**INSTRUCTIONS TO FOLLOW**:
Since the copy must hold text only, transcribe the data below exactly and omit the images.

(RECORDS SHOWN begins)

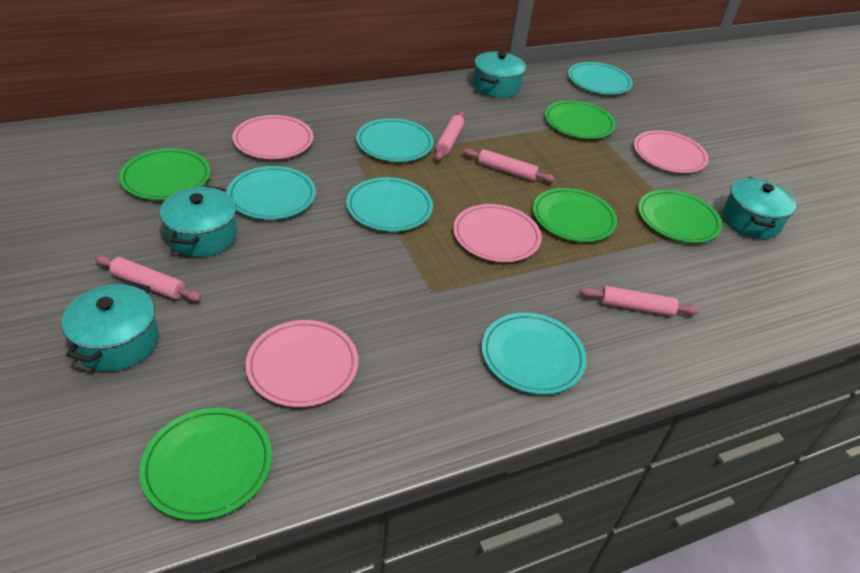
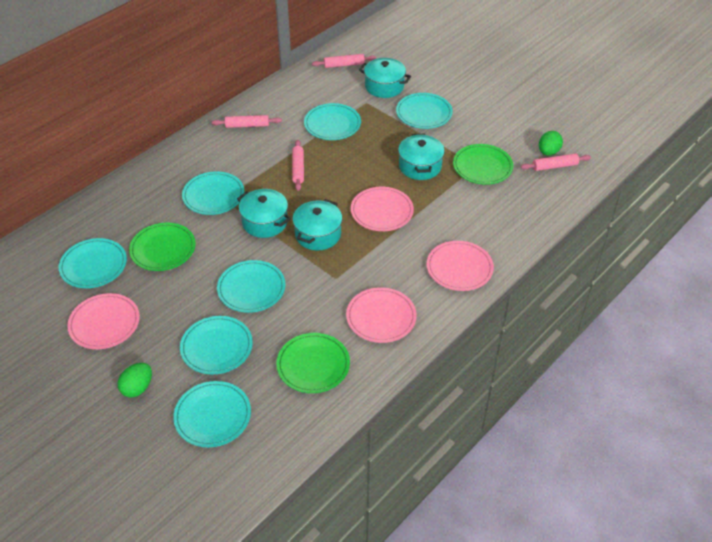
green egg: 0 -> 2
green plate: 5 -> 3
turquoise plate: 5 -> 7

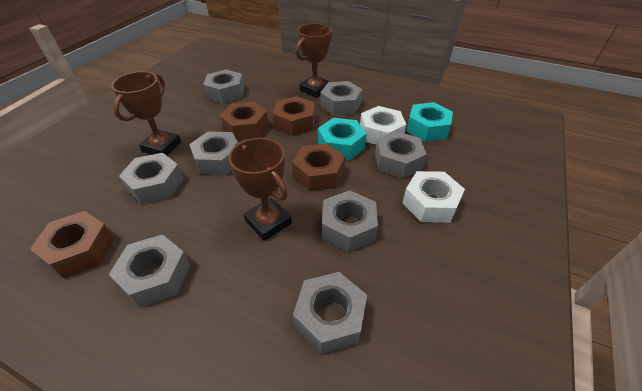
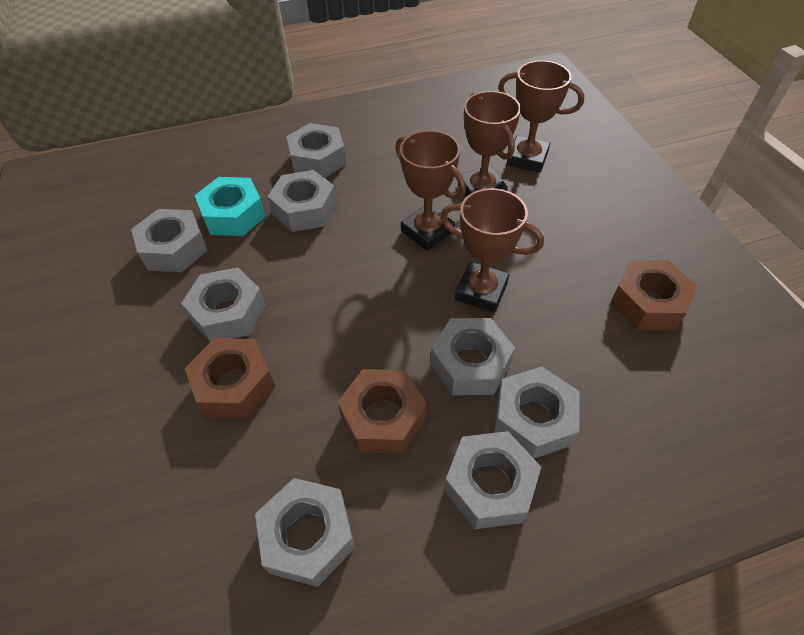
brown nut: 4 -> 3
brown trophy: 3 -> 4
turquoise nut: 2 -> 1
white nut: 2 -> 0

(RECORDS SHOWN ends)

**TASK RESPONSE**:
green egg: 0 -> 2
green plate: 5 -> 3
turquoise plate: 5 -> 7

brown nut: 4 -> 3
brown trophy: 3 -> 4
turquoise nut: 2 -> 1
white nut: 2 -> 0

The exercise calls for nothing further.